Material to process START

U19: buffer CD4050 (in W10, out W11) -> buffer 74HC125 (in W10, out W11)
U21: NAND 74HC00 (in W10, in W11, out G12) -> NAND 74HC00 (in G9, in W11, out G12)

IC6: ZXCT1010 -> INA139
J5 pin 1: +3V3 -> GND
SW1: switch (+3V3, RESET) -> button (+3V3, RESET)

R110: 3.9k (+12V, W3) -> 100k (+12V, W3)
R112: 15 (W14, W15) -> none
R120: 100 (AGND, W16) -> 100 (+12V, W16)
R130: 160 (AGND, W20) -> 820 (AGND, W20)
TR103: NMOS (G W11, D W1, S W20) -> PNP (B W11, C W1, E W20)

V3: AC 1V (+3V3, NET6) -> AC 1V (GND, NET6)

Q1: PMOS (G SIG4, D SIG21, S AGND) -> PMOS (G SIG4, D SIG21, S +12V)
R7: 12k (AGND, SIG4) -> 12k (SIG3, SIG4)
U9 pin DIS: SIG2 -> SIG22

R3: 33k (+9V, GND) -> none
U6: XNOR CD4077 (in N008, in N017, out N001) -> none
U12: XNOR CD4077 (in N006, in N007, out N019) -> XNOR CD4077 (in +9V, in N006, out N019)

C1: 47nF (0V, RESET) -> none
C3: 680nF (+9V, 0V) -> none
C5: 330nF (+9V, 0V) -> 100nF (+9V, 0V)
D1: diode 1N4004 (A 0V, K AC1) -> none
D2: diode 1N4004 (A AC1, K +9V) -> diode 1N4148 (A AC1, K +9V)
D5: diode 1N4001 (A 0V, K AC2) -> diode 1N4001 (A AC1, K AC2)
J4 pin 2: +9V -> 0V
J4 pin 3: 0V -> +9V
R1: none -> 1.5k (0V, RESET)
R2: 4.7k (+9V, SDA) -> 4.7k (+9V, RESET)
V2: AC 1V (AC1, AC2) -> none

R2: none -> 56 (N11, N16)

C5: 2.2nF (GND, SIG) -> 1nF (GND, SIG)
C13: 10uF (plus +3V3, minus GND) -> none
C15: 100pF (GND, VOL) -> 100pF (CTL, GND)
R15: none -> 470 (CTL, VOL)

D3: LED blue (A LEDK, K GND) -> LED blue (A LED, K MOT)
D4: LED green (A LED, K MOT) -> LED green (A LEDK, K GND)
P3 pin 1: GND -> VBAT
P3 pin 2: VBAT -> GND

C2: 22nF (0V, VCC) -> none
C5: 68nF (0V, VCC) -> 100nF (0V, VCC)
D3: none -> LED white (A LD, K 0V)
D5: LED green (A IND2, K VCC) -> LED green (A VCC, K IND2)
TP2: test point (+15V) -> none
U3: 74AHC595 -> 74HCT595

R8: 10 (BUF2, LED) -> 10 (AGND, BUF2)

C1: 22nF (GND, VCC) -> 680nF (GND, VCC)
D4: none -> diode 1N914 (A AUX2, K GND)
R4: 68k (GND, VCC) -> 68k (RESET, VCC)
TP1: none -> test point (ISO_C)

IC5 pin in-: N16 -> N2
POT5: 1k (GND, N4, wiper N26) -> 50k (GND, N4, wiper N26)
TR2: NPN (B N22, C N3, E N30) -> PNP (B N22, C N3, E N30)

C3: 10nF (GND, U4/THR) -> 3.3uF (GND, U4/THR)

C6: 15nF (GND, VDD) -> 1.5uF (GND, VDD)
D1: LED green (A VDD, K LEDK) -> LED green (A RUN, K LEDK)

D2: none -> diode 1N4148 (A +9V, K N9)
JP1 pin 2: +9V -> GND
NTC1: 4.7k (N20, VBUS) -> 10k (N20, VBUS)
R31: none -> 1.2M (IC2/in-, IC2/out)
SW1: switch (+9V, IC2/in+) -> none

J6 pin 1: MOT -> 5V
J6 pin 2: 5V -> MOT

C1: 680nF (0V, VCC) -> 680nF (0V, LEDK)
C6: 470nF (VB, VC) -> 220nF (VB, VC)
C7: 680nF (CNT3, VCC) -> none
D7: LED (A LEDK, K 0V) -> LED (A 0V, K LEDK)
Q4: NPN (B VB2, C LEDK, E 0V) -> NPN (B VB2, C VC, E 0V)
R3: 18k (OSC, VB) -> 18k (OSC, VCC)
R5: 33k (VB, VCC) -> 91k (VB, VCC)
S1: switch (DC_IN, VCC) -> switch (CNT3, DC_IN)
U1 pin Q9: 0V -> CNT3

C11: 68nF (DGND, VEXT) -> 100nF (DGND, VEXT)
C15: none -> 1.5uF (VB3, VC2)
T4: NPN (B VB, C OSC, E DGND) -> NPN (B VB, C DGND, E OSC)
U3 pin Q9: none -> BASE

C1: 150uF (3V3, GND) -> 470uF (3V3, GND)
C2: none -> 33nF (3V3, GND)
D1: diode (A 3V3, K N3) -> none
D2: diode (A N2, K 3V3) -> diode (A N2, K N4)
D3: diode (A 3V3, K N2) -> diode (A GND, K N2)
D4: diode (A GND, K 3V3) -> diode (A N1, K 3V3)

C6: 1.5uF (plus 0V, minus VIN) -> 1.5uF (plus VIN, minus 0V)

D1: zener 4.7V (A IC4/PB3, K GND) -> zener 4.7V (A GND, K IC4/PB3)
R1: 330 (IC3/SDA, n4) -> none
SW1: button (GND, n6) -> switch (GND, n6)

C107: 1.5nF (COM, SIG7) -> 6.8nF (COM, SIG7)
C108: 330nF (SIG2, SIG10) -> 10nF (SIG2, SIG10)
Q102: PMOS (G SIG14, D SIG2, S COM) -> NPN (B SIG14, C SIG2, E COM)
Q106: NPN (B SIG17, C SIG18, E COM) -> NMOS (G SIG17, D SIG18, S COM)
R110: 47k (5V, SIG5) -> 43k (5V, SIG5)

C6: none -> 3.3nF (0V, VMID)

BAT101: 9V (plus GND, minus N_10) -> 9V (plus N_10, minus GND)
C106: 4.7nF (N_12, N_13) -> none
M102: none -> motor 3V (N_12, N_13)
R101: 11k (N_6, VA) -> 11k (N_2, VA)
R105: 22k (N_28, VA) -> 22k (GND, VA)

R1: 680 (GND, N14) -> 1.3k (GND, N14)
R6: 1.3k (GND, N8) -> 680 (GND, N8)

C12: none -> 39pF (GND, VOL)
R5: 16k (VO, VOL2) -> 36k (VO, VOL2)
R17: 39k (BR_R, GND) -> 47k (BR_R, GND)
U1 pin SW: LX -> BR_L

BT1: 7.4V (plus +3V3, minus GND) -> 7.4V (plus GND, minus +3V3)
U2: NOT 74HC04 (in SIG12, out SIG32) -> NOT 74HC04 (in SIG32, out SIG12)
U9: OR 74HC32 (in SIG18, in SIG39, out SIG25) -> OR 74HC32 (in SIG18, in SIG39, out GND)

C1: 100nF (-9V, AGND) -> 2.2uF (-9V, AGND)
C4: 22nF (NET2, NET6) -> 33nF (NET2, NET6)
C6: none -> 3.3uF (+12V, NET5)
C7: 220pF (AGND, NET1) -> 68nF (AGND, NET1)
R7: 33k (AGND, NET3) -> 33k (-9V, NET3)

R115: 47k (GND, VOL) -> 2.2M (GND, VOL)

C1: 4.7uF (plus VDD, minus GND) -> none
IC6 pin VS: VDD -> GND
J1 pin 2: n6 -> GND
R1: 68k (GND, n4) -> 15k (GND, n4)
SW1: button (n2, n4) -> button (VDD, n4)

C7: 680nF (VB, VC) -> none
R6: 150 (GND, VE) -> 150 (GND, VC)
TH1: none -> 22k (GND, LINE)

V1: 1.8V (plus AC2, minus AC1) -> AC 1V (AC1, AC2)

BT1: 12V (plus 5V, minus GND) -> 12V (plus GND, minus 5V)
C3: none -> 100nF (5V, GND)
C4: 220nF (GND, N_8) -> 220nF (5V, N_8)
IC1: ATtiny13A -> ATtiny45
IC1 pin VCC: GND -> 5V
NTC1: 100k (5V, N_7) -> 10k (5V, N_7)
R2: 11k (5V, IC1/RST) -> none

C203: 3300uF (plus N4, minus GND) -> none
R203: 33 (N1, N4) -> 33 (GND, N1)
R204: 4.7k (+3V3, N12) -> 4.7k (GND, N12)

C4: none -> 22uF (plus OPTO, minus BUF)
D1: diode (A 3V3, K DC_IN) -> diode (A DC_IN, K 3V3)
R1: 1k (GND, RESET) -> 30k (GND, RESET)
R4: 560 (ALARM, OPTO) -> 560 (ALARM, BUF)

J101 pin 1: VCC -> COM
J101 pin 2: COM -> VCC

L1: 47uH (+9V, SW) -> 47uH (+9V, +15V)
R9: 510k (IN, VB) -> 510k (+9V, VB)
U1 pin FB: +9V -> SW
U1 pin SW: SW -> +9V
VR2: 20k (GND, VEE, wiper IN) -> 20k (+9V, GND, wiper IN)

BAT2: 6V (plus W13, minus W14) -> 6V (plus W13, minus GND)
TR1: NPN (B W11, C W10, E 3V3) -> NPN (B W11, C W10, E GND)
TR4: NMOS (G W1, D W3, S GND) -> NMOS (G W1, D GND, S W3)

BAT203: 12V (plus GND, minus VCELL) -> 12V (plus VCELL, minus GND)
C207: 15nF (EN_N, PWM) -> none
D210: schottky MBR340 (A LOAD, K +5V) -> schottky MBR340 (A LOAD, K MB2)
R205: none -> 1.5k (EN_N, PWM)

Material to process END

▸ What the task requires:
Given the records above, restate word for word only the lines starting at the one with "V1: 1.8V (plus" and ending at the one with "U1 pin SW: SW -> +9V".

▸ Solution to this exercise:
V1: 1.8V (plus AC2, minus AC1) -> AC 1V (AC1, AC2)

BT1: 12V (plus 5V, minus GND) -> 12V (plus GND, minus 5V)
C3: none -> 100nF (5V, GND)
C4: 220nF (GND, N_8) -> 220nF (5V, N_8)
IC1: ATtiny13A -> ATtiny45
IC1 pin VCC: GND -> 5V
NTC1: 100k (5V, N_7) -> 10k (5V, N_7)
R2: 11k (5V, IC1/RST) -> none

C203: 3300uF (plus N4, minus GND) -> none
R203: 33 (N1, N4) -> 33 (GND, N1)
R204: 4.7k (+3V3, N12) -> 4.7k (GND, N12)

C4: none -> 22uF (plus OPTO, minus BUF)
D1: diode (A 3V3, K DC_IN) -> diode (A DC_IN, K 3V3)
R1: 1k (GND, RESET) -> 30k (GND, RESET)
R4: 560 (ALARM, OPTO) -> 560 (ALARM, BUF)

J101 pin 1: VCC -> COM
J101 pin 2: COM -> VCC

L1: 47uH (+9V, SW) -> 47uH (+9V, +15V)
R9: 510k (IN, VB) -> 510k (+9V, VB)
U1 pin FB: +9V -> SW
U1 pin SW: SW -> +9V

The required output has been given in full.